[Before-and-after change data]
------------------------------------------------------------

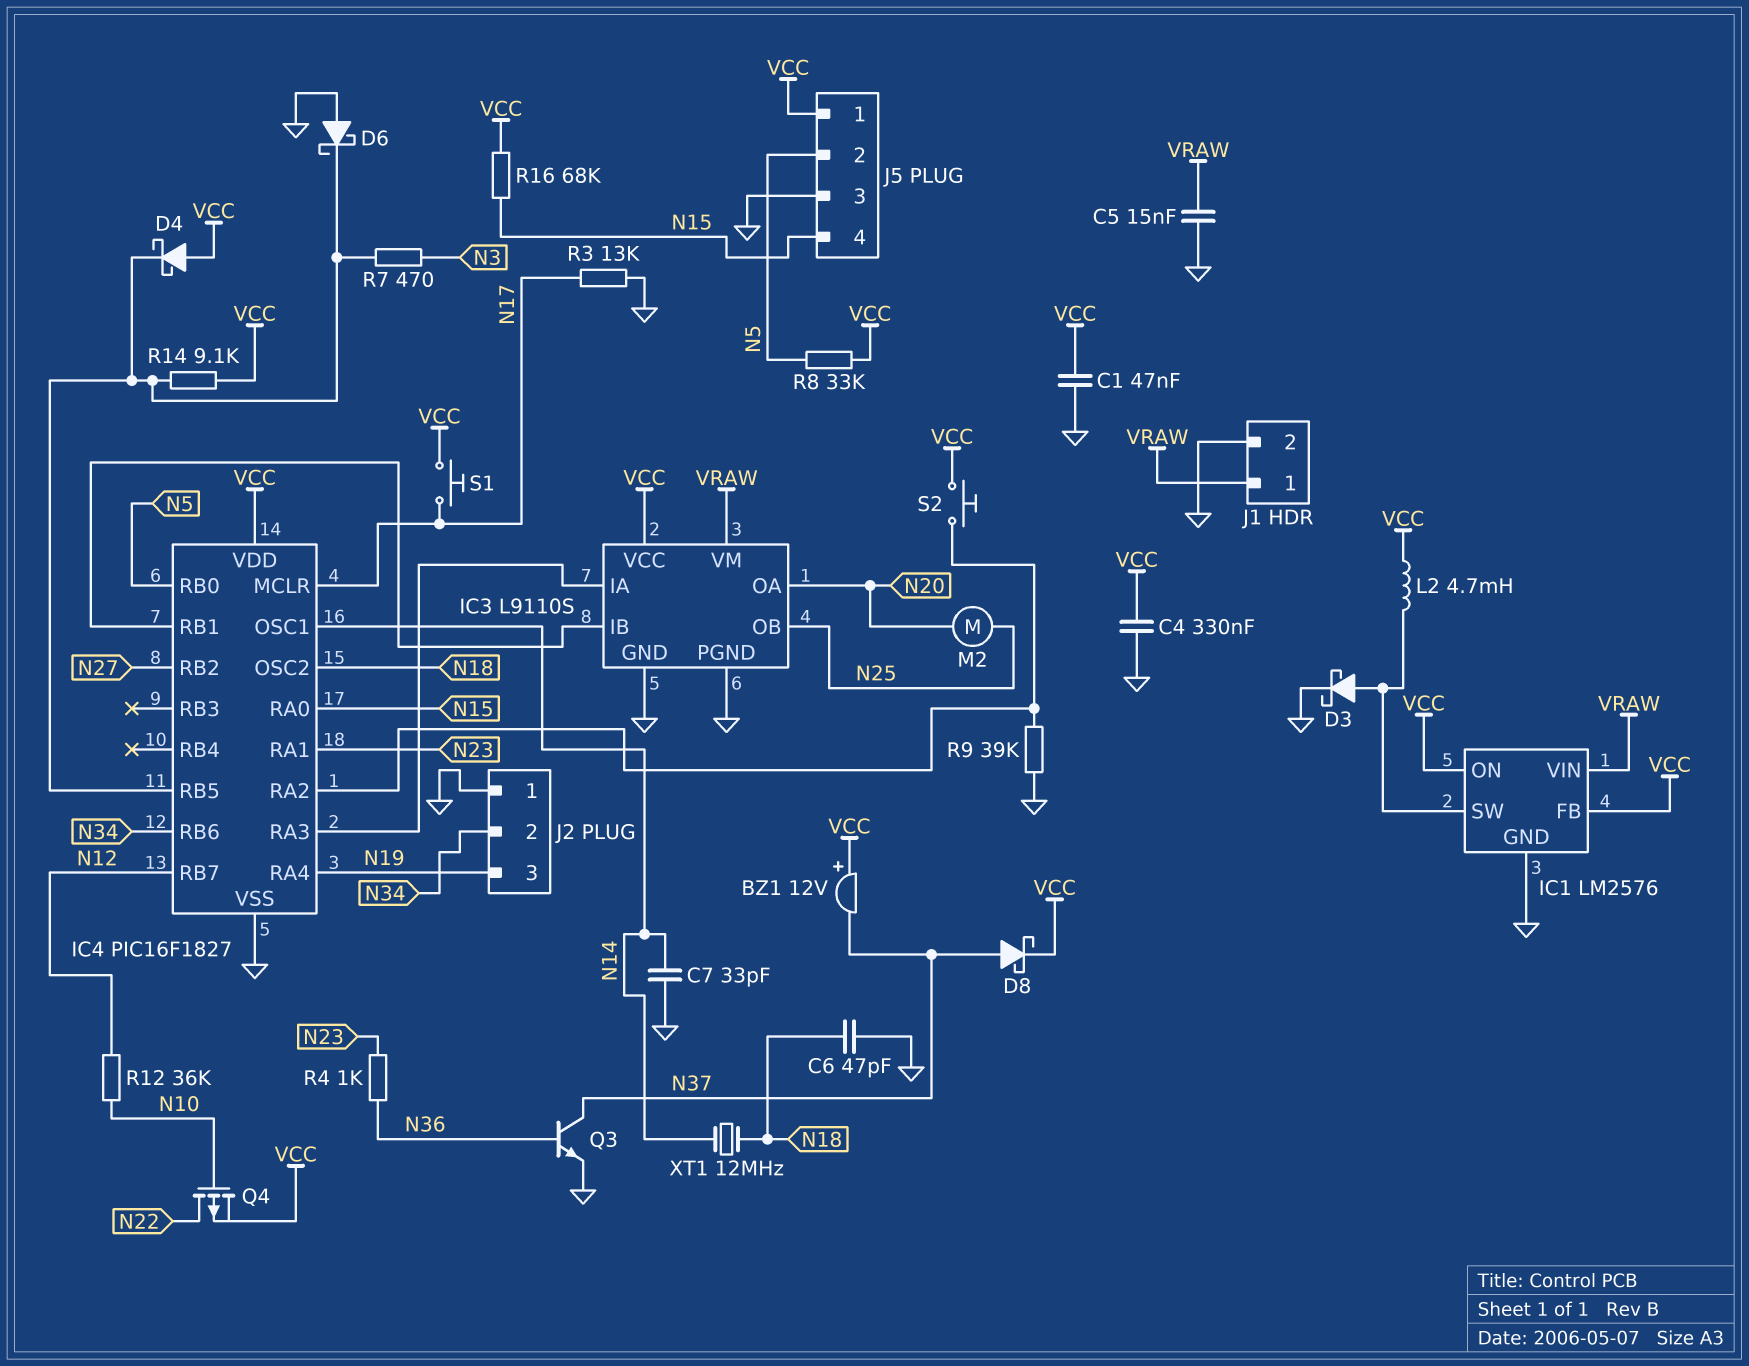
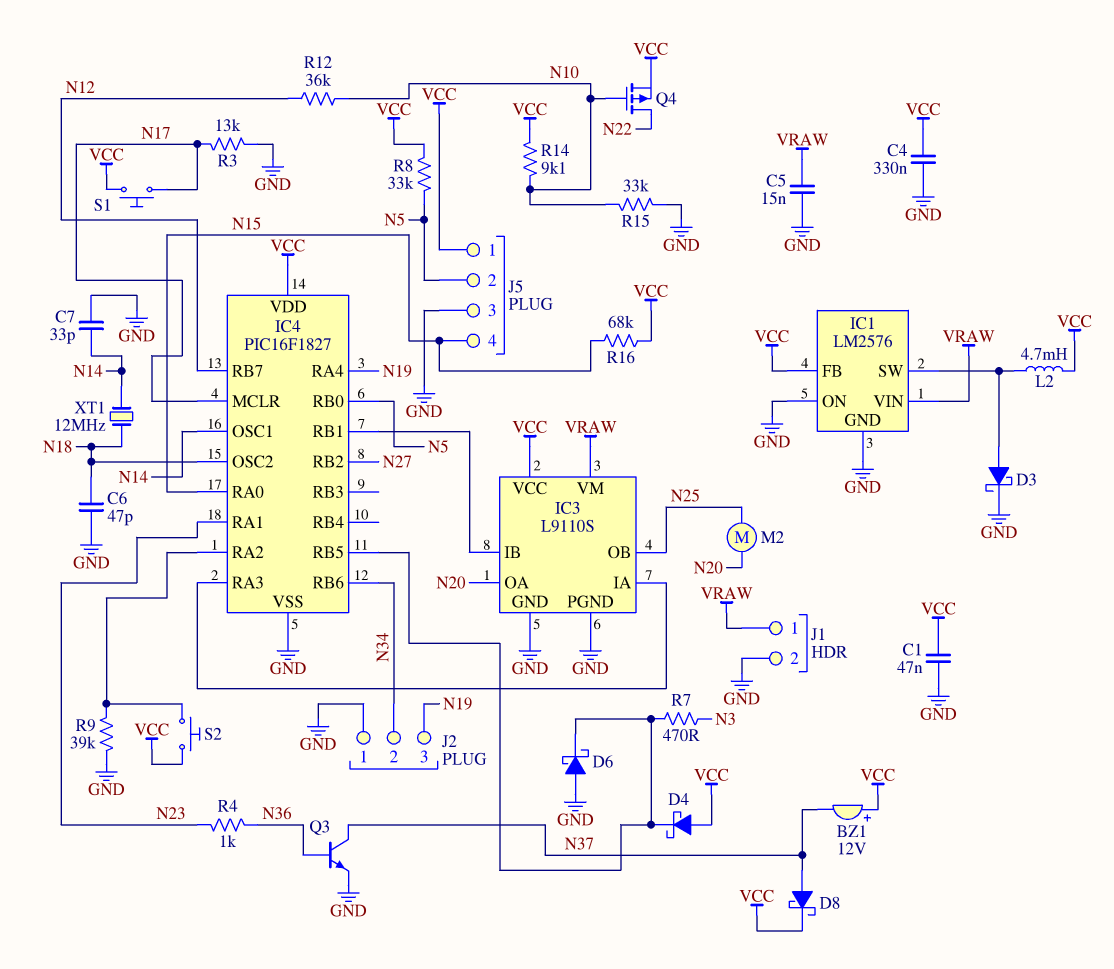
IC1 pin ON: VCC -> GND
R14: 9.1k (IC4/RB5, VCC) -> 9.1k (N10, VCC)
R15: none -> 33k (GND, N10)

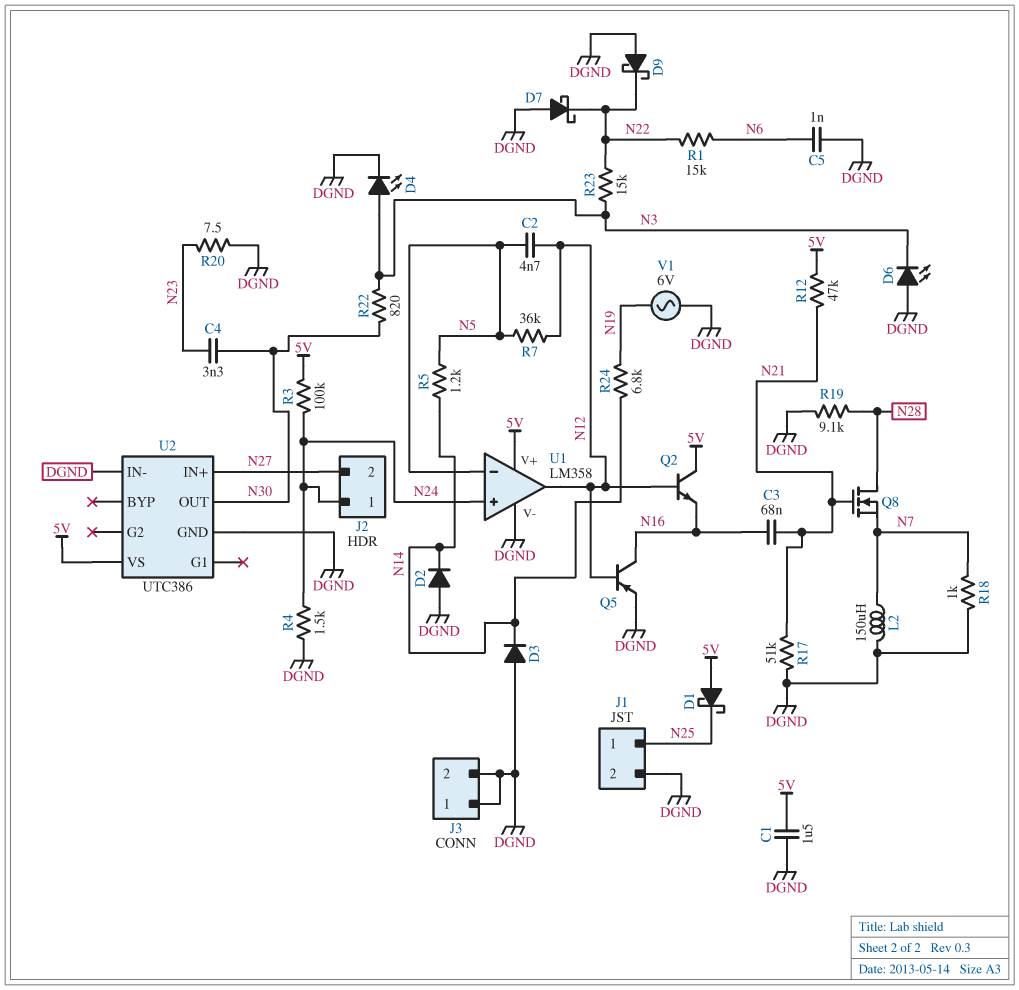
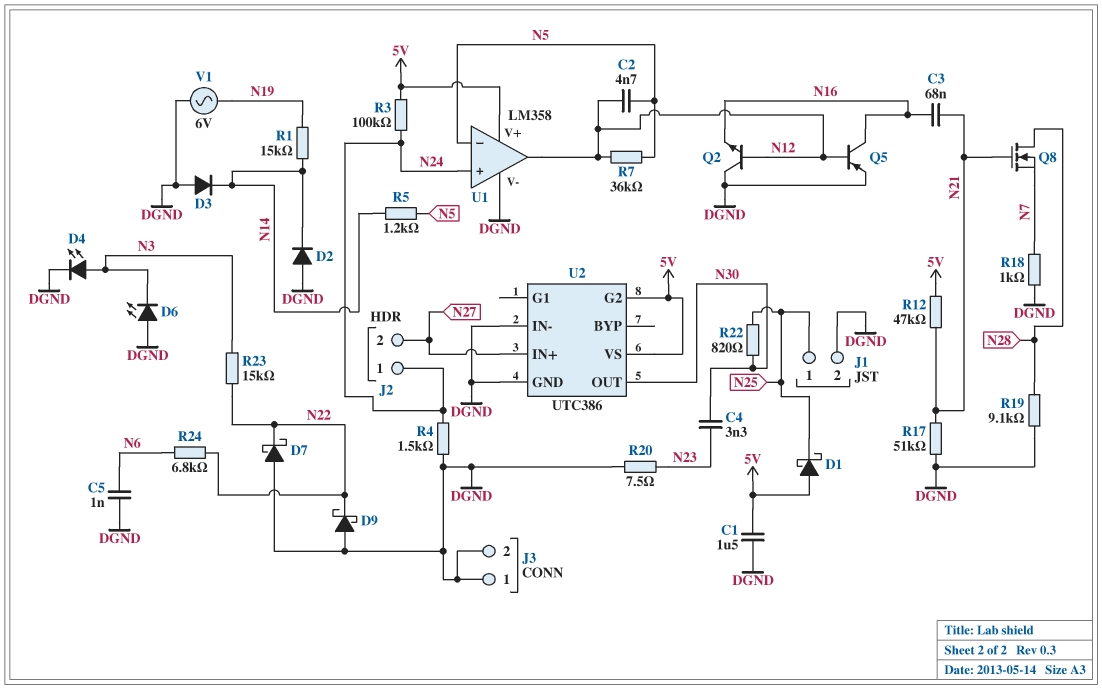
L2: 150uH (DGND, N7) -> none
Q2: NPN (B N12, C 5V, E N16) -> NPN (B N12, C DGND, E N16)
R1: 15k (N6, N22) -> 15k (N14, N19)
R22: 820 (N3, N30) -> 820 (N25, N30)
R24: 6.8k (N14, N19) -> 6.8k (N6, N22)
U2 pin G2: none -> 5V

------------------------------------------------------------

INSTRUCTIONS TO FOLLOW
Without including any picture, set down every line above exactly as it stands.

ANSWER FOR THIS EXERCISE
IC1 pin ON: VCC -> GND
R14: 9.1k (IC4/RB5, VCC) -> 9.1k (N10, VCC)
R15: none -> 33k (GND, N10)

L2: 150uH (DGND, N7) -> none
Q2: NPN (B N12, C 5V, E N16) -> NPN (B N12, C DGND, E N16)
R1: 15k (N6, N22) -> 15k (N14, N19)
R22: 820 (N3, N30) -> 820 (N25, N30)
R24: 6.8k (N14, N19) -> 6.8k (N6, N22)
U2 pin G2: none -> 5V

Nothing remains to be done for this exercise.